Task details
Your output should contain every record, unchanged.

Records from a collection
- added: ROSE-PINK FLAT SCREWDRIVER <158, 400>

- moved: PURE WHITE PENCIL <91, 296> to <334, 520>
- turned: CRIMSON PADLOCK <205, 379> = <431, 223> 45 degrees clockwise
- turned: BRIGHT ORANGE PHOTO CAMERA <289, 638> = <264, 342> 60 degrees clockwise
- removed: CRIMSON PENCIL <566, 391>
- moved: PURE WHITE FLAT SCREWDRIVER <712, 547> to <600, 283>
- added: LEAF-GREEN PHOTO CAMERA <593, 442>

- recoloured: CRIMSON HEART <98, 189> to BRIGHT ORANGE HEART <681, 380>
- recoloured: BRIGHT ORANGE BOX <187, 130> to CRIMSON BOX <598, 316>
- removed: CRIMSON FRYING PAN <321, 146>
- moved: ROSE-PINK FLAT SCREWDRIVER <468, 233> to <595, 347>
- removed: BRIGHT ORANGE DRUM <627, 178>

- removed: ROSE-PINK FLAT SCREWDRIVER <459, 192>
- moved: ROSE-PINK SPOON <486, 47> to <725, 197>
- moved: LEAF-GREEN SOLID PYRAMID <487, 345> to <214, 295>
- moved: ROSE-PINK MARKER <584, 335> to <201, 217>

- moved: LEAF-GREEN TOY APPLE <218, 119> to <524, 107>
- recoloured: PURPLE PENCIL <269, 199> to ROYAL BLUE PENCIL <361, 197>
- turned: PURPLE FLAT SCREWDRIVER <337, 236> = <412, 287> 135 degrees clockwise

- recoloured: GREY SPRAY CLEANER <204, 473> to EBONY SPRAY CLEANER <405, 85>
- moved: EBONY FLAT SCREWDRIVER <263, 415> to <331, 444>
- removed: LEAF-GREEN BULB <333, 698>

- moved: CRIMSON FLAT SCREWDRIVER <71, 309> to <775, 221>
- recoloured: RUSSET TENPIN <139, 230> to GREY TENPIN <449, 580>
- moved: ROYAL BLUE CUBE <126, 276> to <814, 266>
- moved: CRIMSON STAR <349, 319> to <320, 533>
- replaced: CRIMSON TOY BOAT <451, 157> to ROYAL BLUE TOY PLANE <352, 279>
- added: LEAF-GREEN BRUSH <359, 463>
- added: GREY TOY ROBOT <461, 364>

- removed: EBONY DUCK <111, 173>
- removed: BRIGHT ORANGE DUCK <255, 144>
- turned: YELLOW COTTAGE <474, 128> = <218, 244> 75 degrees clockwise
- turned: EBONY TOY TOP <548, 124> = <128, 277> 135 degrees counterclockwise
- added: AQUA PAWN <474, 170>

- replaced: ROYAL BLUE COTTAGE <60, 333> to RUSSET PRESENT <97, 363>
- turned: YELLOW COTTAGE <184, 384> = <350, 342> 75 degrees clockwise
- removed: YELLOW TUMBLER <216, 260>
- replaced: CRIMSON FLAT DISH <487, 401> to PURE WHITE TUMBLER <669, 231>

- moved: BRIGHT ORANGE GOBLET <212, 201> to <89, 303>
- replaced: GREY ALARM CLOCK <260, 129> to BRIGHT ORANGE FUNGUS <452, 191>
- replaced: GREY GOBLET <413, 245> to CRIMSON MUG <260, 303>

Answer for the task
- added: ROSE-PINK FLAT SCREWDRIVER <158, 400>

- moved: PURE WHITE PENCIL <91, 296> to <334, 520>
- turned: CRIMSON PADLOCK <205, 379> = <431, 223> 45 degrees clockwise
- turned: BRIGHT ORANGE PHOTO CAMERA <289, 638> = <264, 342> 60 degrees clockwise
- removed: CRIMSON PENCIL <566, 391>
- moved: PURE WHITE FLAT SCREWDRIVER <712, 547> to <600, 283>
- added: LEAF-GREEN PHOTO CAMERA <593, 442>

- recoloured: CRIMSON HEART <98, 189> to BRIGHT ORANGE HEART <681, 380>
- recoloured: BRIGHT ORANGE BOX <187, 130> to CRIMSON BOX <598, 316>
- removed: CRIMSON FRYING PAN <321, 146>
- moved: ROSE-PINK FLAT SCREWDRIVER <468, 233> to <595, 347>
- removed: BRIGHT ORANGE DRUM <627, 178>

- removed: ROSE-PINK FLAT SCREWDRIVER <459, 192>
- moved: ROSE-PINK SPOON <486, 47> to <725, 197>
- moved: LEAF-GREEN SOLID PYRAMID <487, 345> to <214, 295>
- moved: ROSE-PINK MARKER <584, 335> to <201, 217>

- moved: LEAF-GREEN TOY APPLE <218, 119> to <524, 107>
- recoloured: PURPLE PENCIL <269, 199> to ROYAL BLUE PENCIL <361, 197>
- turned: PURPLE FLAT SCREWDRIVER <337, 236> = <412, 287> 135 degrees clockwise

- recoloured: GREY SPRAY CLEANER <204, 473> to EBONY SPRAY CLEANER <405, 85>
- moved: EBONY FLAT SCREWDRIVER <263, 415> to <331, 444>
- removed: LEAF-GREEN BULB <333, 698>

- moved: CRIMSON FLAT SCREWDRIVER <71, 309> to <775, 221>
- recoloured: RUSSET TENPIN <139, 230> to GREY TENPIN <449, 580>
- moved: ROYAL BLUE CUBE <126, 276> to <814, 266>
- moved: CRIMSON STAR <349, 319> to <320, 533>
- replaced: CRIMSON TOY BOAT <451, 157> to ROYAL BLUE TOY PLANE <352, 279>
- added: LEAF-GREEN BRUSH <359, 463>
- added: GREY TOY ROBOT <461, 364>

- removed: EBONY DUCK <111, 173>
- removed: BRIGHT ORANGE DUCK <255, 144>
- turned: YELLOW COTTAGE <474, 128> = <218, 244> 75 degrees clockwise
- turned: EBONY TOY TOP <548, 124> = <128, 277> 135 degrees counterclockwise
- added: AQUA PAWN <474, 170>

- replaced: ROYAL BLUE COTTAGE <60, 333> to RUSSET PRESENT <97, 363>
- turned: YELLOW COTTAGE <184, 384> = <350, 342> 75 degrees clockwise
- removed: YELLOW TUMBLER <216, 260>
- replaced: CRIMSON FLAT DISH <487, 401> to PURE WHITE TUMBLER <669, 231>

- moved: BRIGHT ORANGE GOBLET <212, 201> to <89, 303>
- replaced: GREY ALARM CLOCK <260, 129> to BRIGHT ORANGE FUNGUS <452, 191>
- replaced: GREY GOBLET <413, 245> to CRIMSON MUG <260, 303>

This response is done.